* **WHAT YOU NEED TO DO**: Within the records, how many lines hold the word "none"? State that number alone.

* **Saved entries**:
________________

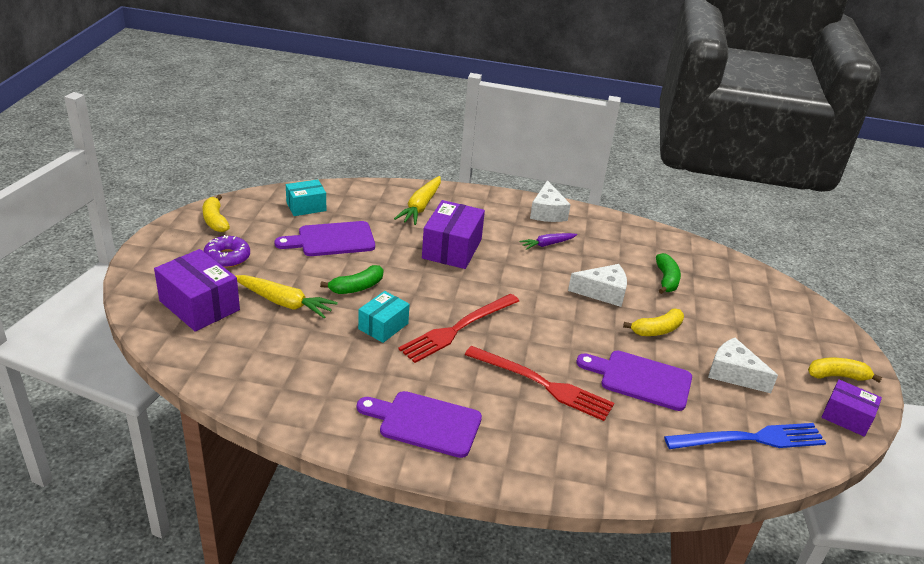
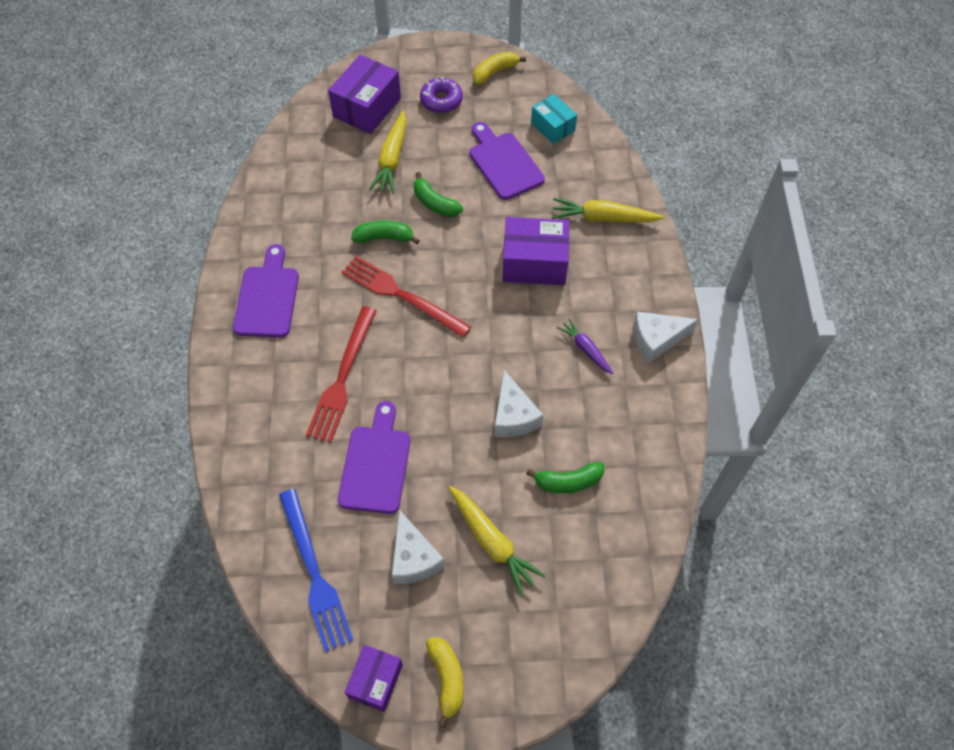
camera: 80 degrees right, 25 degrees up
(383, 326) = (384, 238): turquoise box -> green banana
(656, 330) = (464, 475): yellow banana -> none
(718, 328) = (492, 542): none -> yellow carrot
(733, 374) = (413, 558): white cheese -> white cheese turned 135 degrees clockwise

________________

* **RESPONSE TO THIS EXERCISE**: 2